[[ Material for this task, beginning ]]
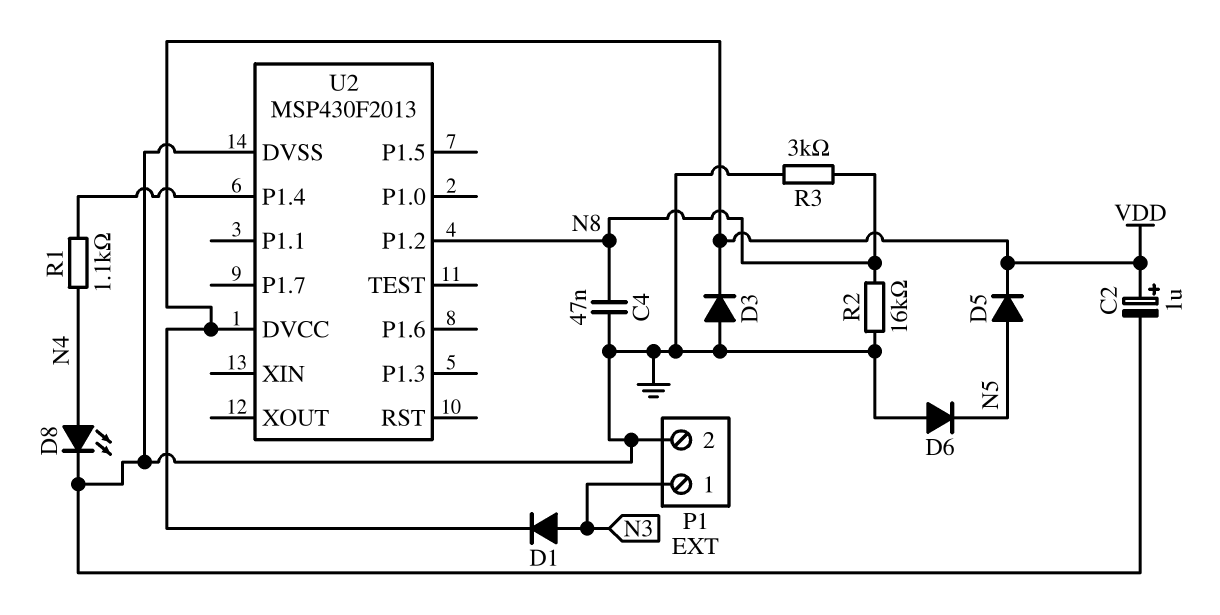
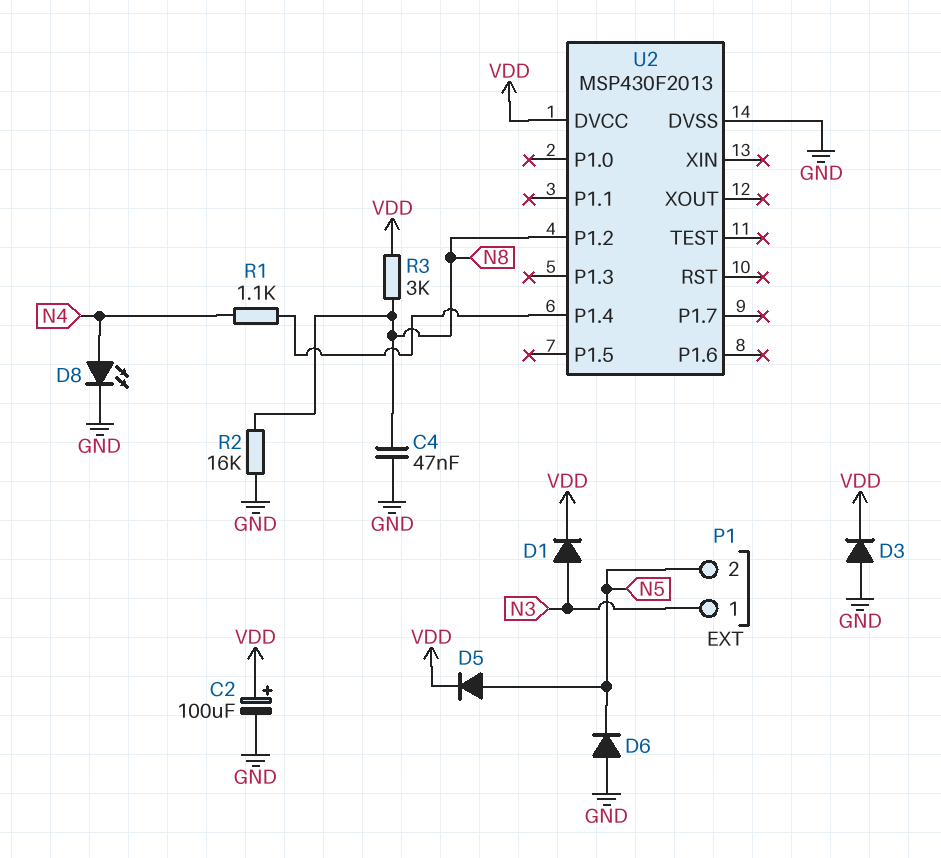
C2: 1uF (plus VDD, minus GND) -> 100uF (plus VDD, minus GND)
P1 pin 2: GND -> N5
R3: 3k (GND, N8) -> 3k (N8, VDD)

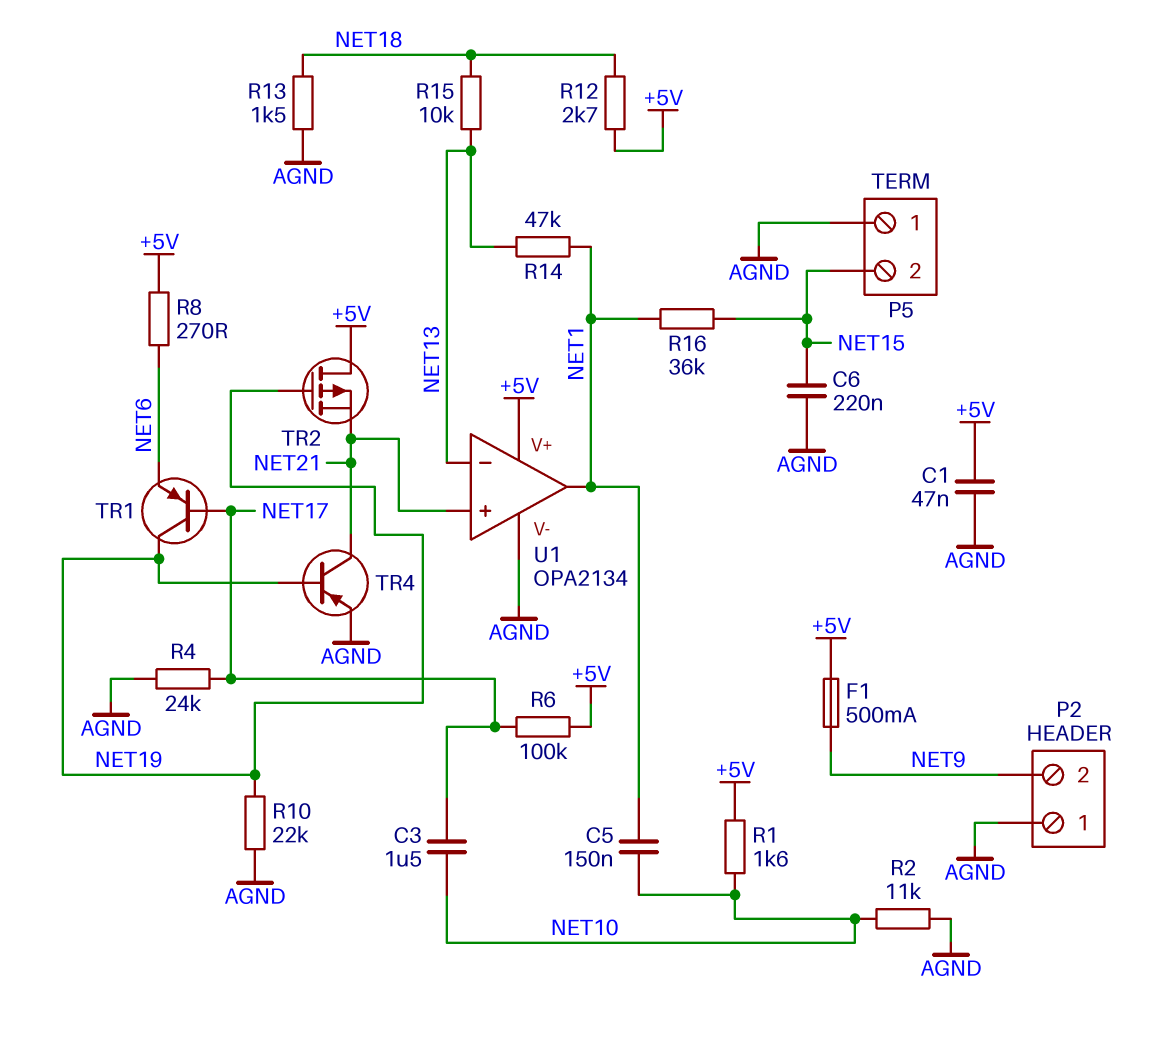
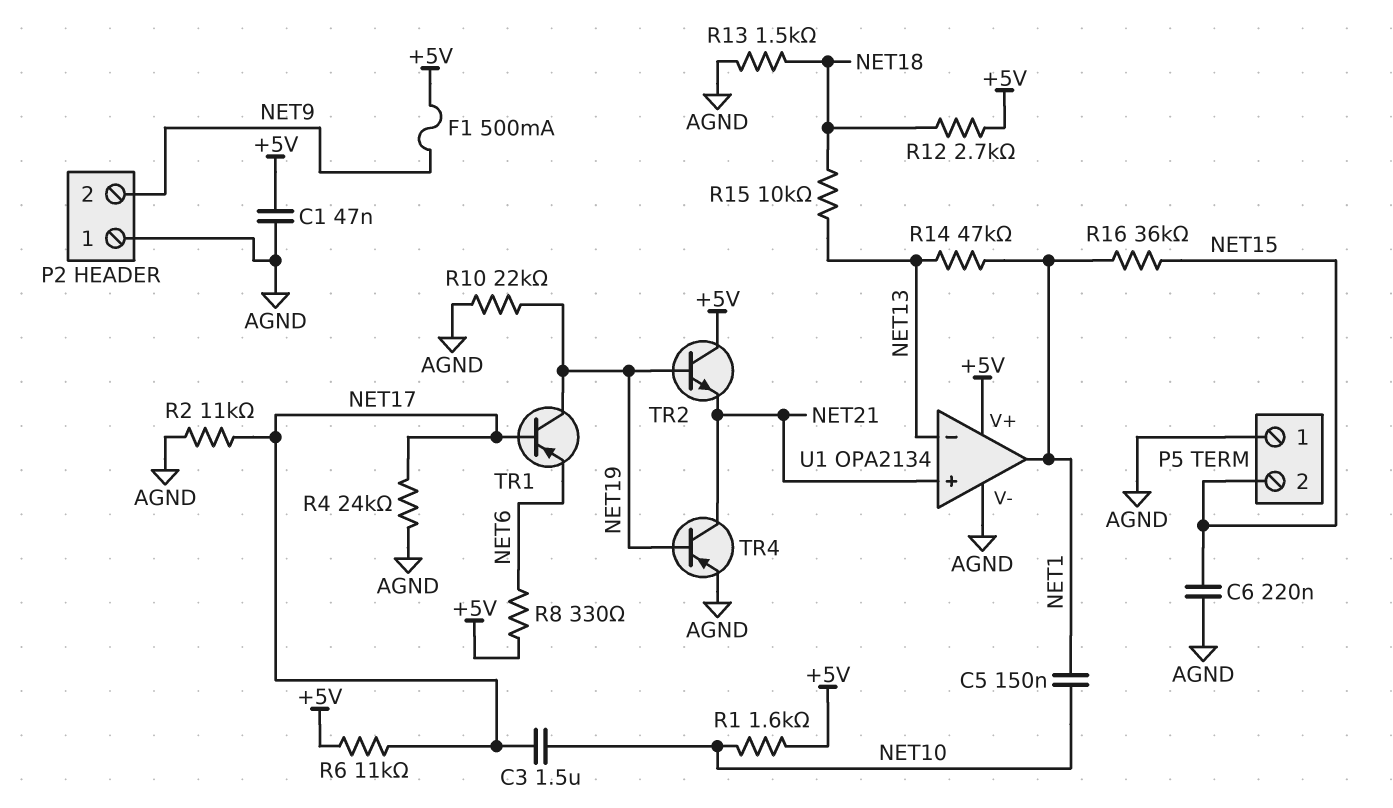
R2: 11k (AGND, NET10) -> 11k (AGND, NET17)
R6: 100k (+5V, NET17) -> 11k (+5V, NET17)
R8: 270 (+5V, NET6) -> 330 (+5V, NET6)
TR2: PMOS (G NET19, D +5V, S NET21) -> NPN (B NET19, C +5V, E NET21)

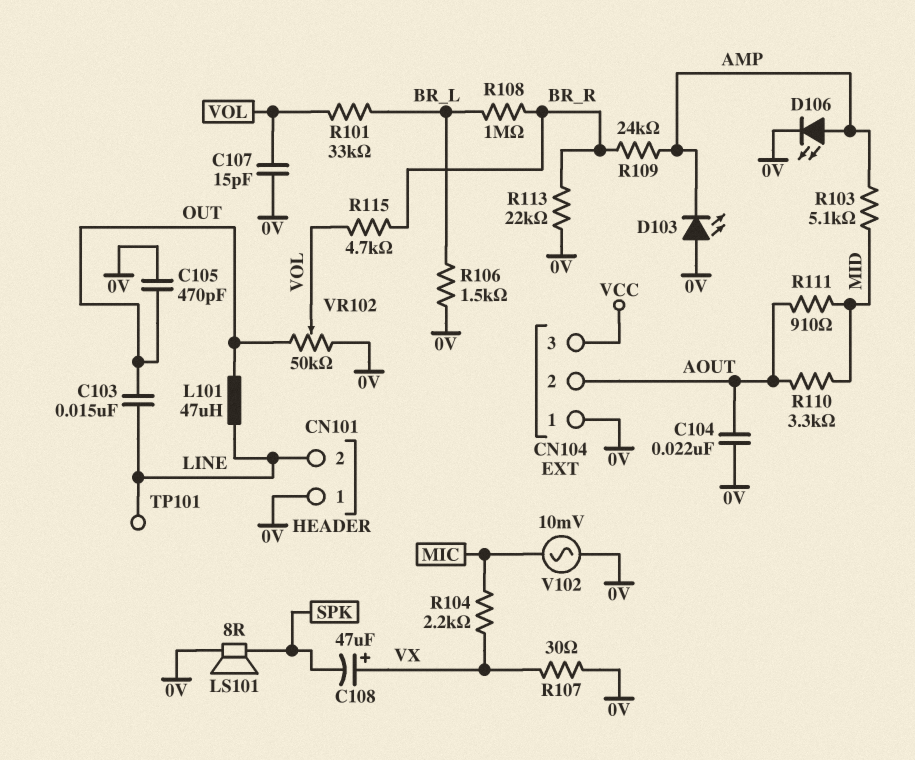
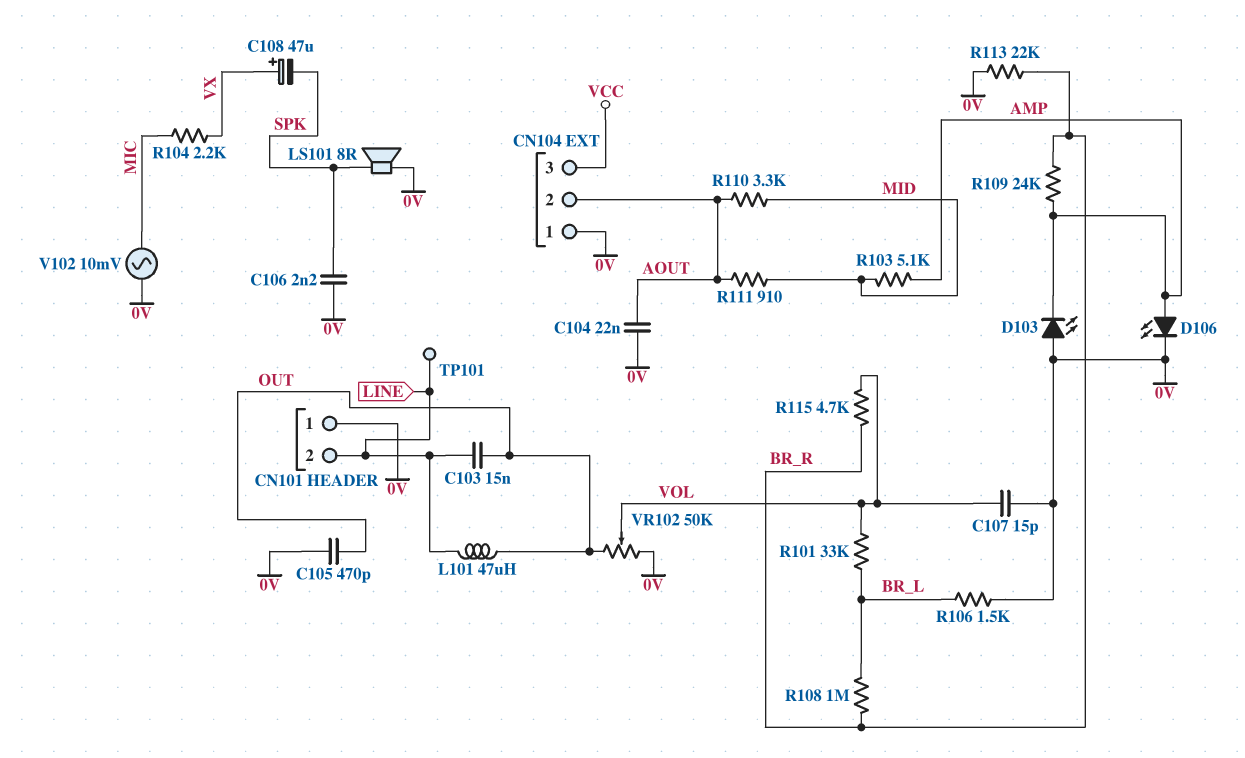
C106: none -> 2.2nF (0V, SPK)
R107: 30 (0V, VX) -> none

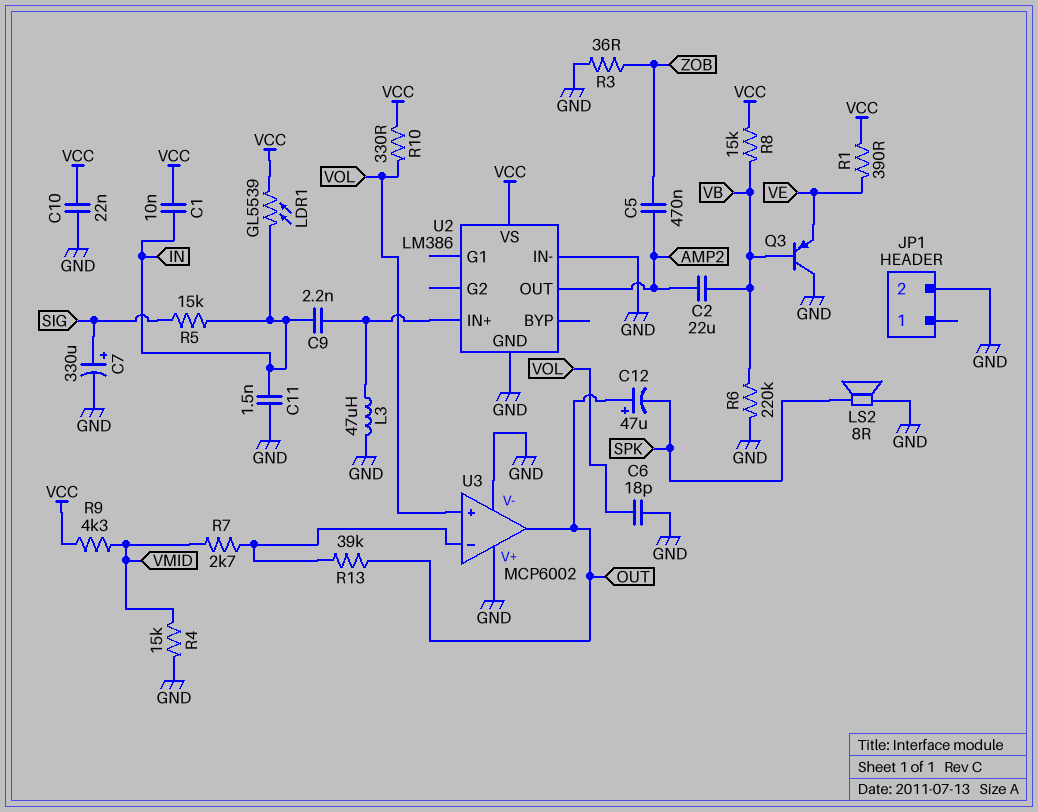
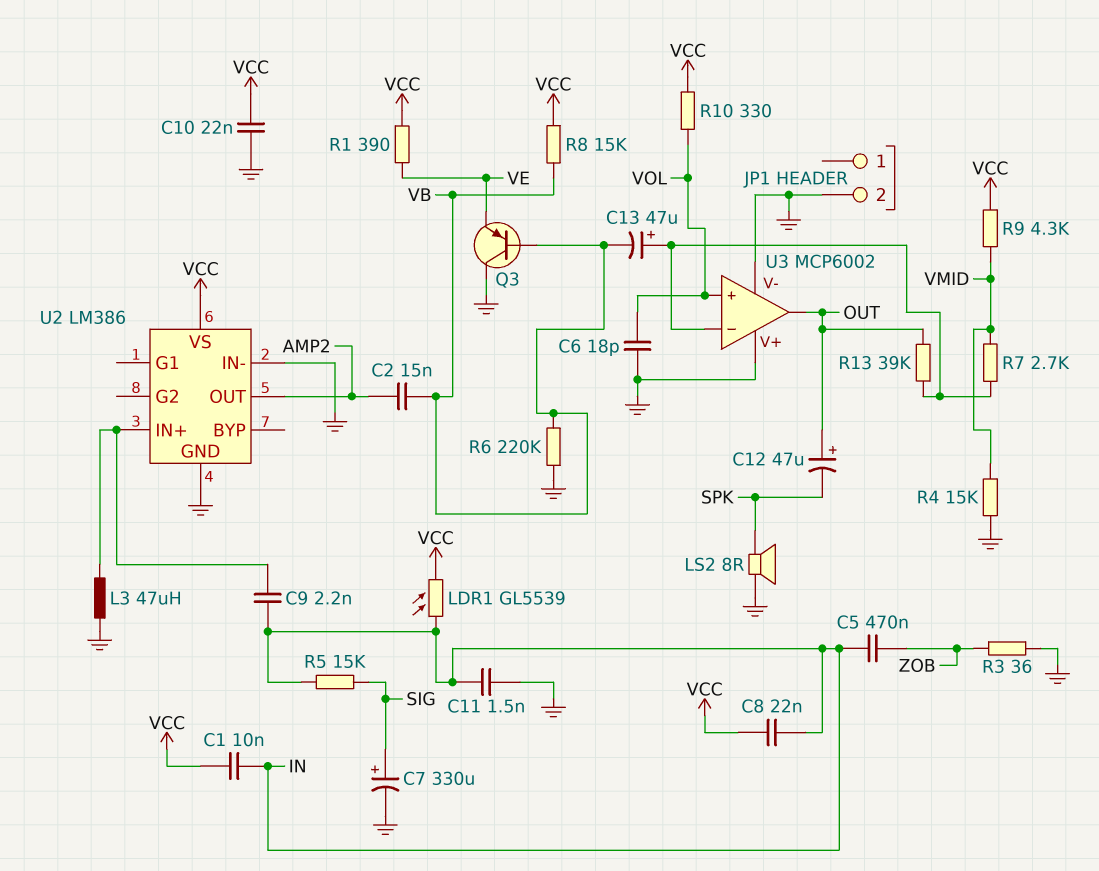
C2: 22uF (AMP2, VB) -> 15nF (AMP2, VB)
C5: 470nF (AMP2, ZOB) -> 470nF (IN, ZOB)
C8: none -> 22nF (IN, VCC)
C13: none -> 47uF (plus U3/in-, minus VB)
[[ Material for this task, end ]]
Goal of the exercise:
Every line of the listing that holds "none" should be found and copied.

Result of the task:
C106: none -> 2.2nF (0V, SPK)
R107: 30 (0V, VX) -> none
C8: none -> 22nF (IN, VCC)
C13: none -> 47uF (plus U3/in-, minus VB)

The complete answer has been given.